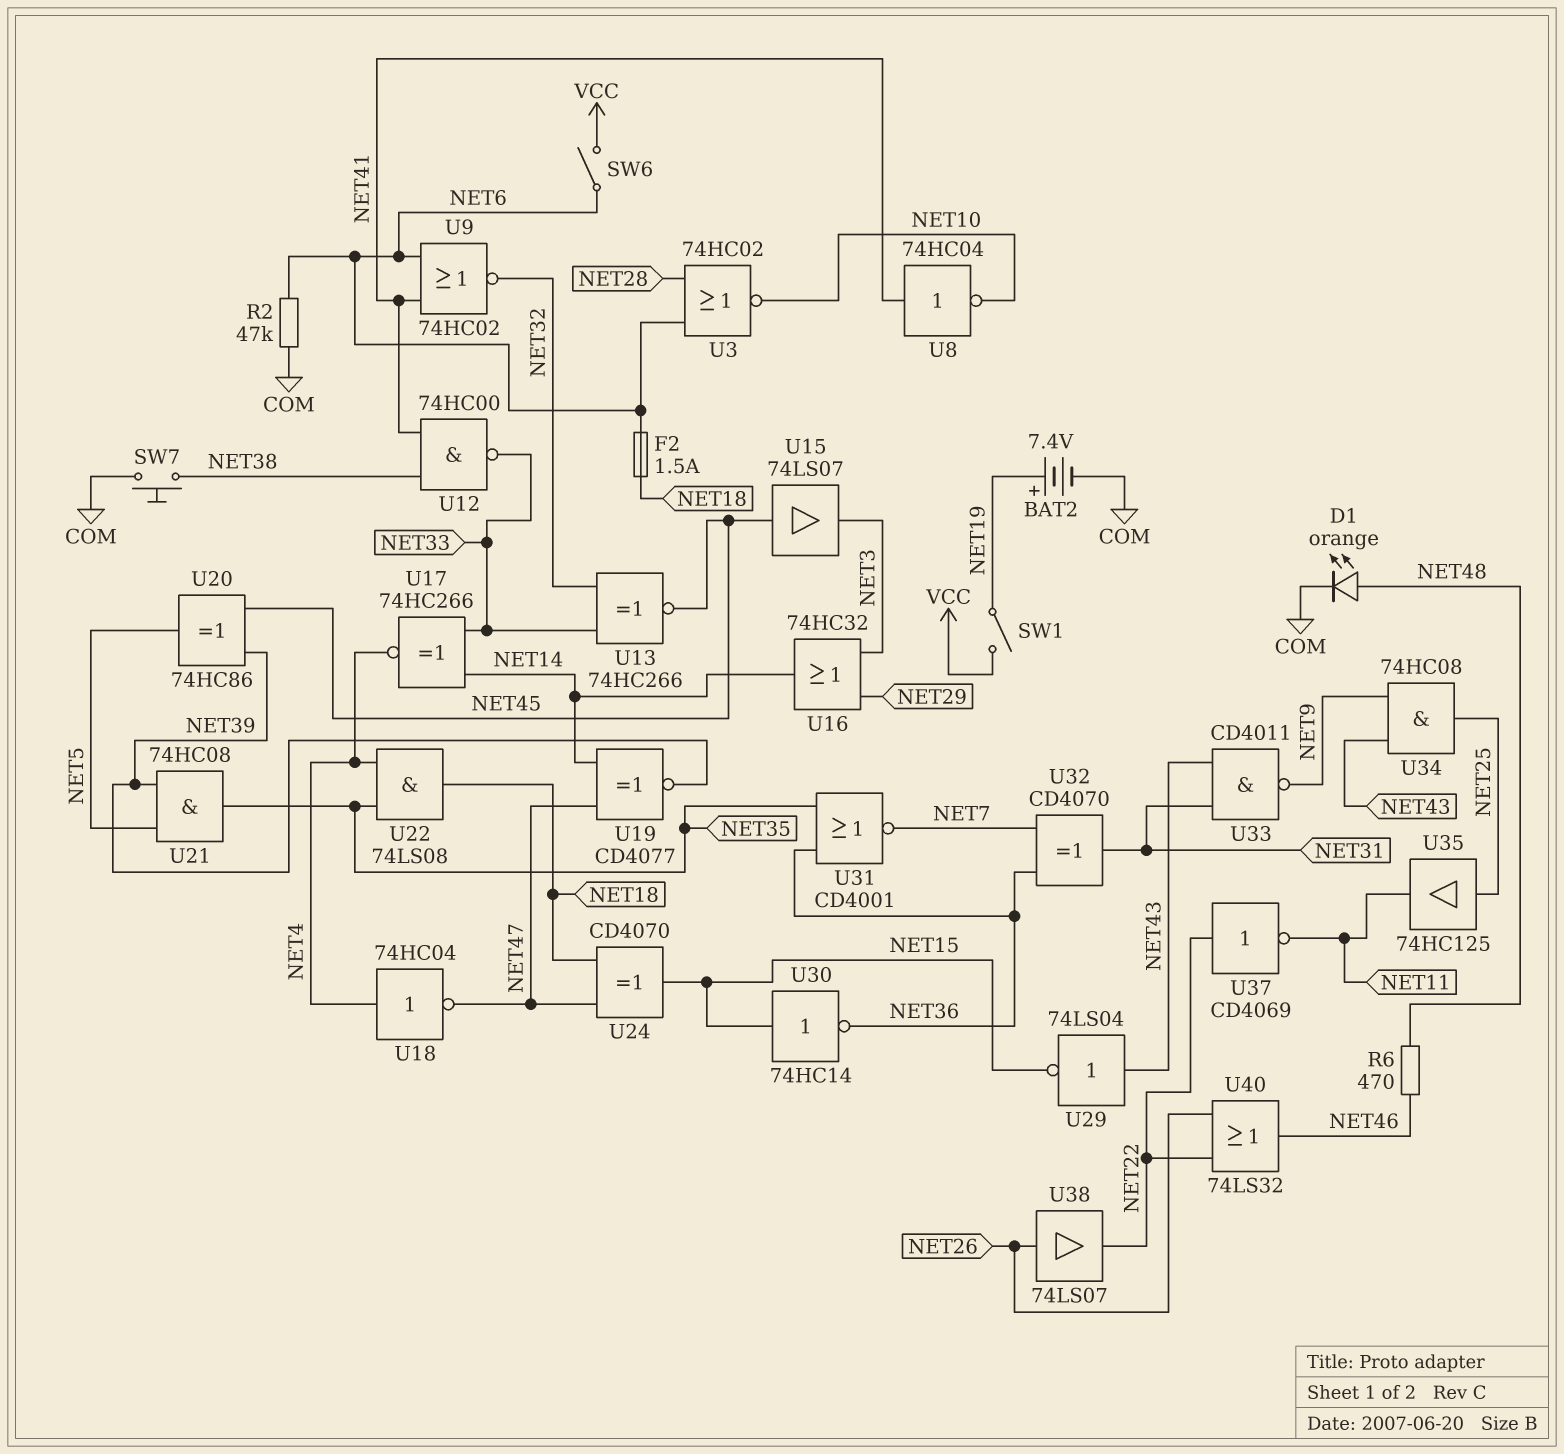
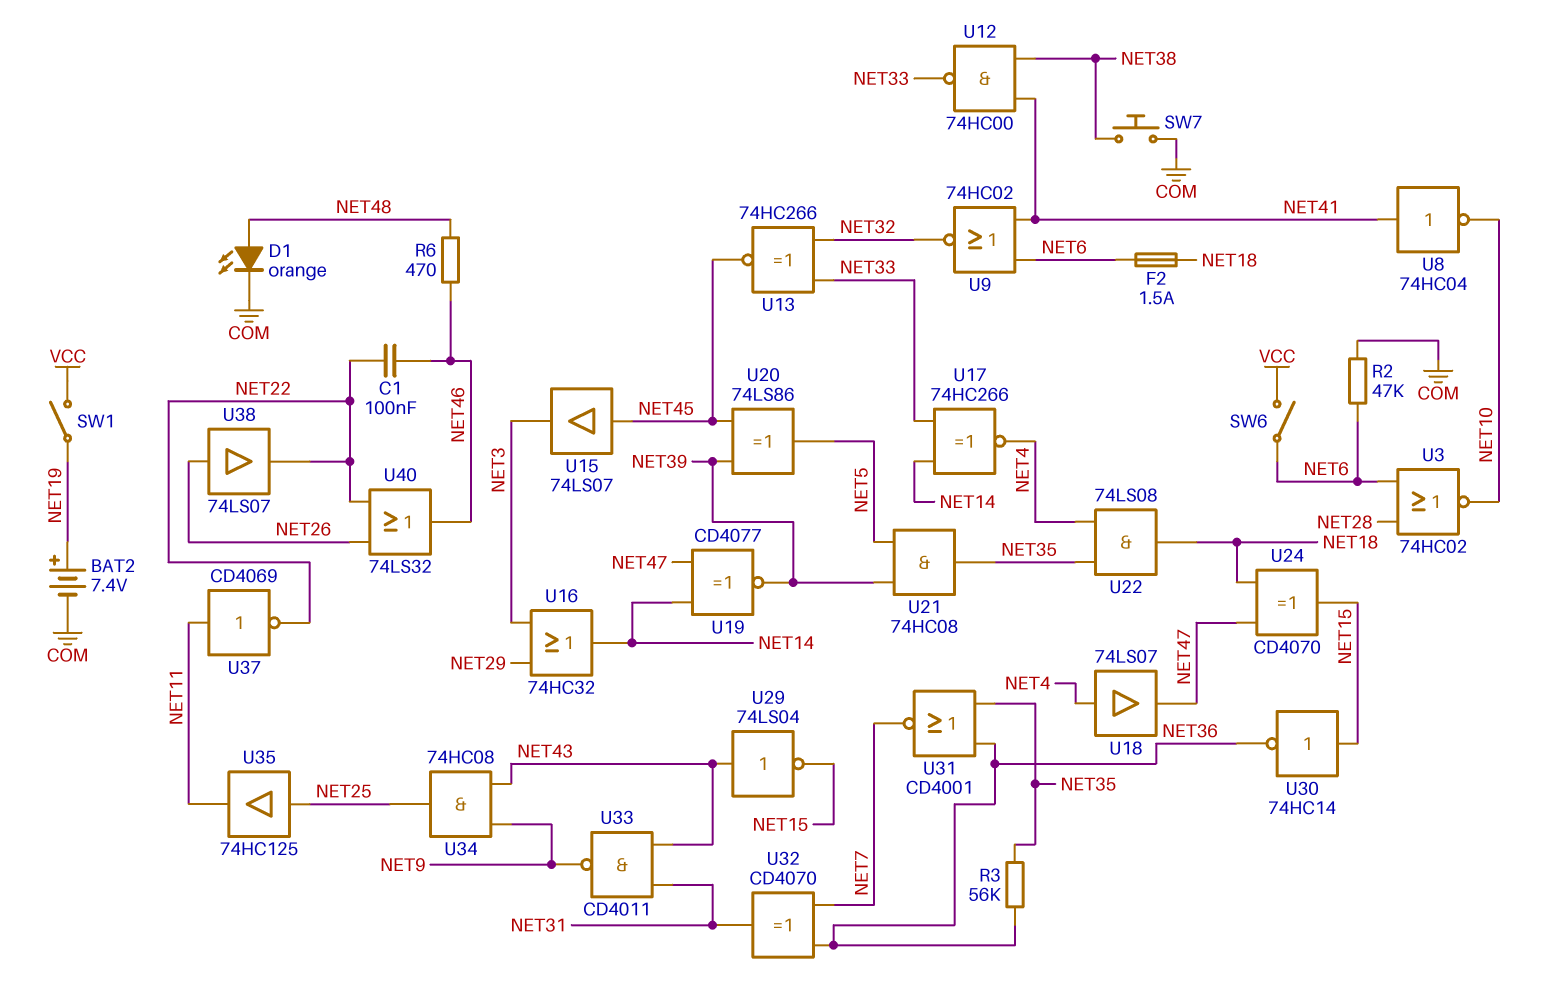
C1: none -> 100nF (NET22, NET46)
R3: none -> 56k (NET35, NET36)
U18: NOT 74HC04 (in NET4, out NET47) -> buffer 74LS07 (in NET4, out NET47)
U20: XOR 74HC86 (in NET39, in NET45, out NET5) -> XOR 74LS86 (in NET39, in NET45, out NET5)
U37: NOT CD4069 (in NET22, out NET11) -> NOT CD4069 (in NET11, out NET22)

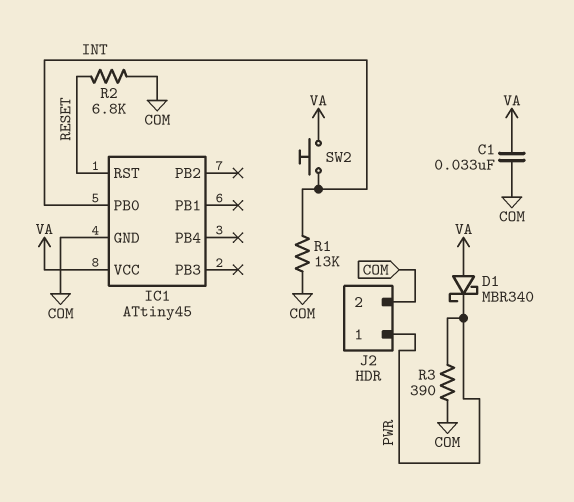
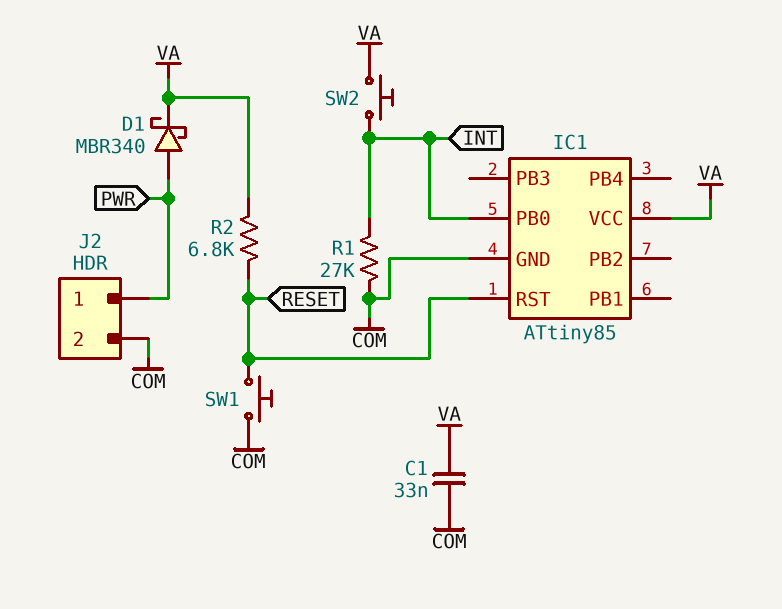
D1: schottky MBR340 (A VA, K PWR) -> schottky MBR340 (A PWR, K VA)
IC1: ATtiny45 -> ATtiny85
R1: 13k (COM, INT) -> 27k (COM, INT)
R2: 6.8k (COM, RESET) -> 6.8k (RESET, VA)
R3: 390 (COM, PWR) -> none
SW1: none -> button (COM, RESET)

════════════════

REQUIRED ACTION: Where a line in the listing above contains "RESET", copy that line.

RESPONSE BELOW:
R2: 6.8k (COM, RESET) -> 6.8k (RESET, VA)
SW1: none -> button (COM, RESET)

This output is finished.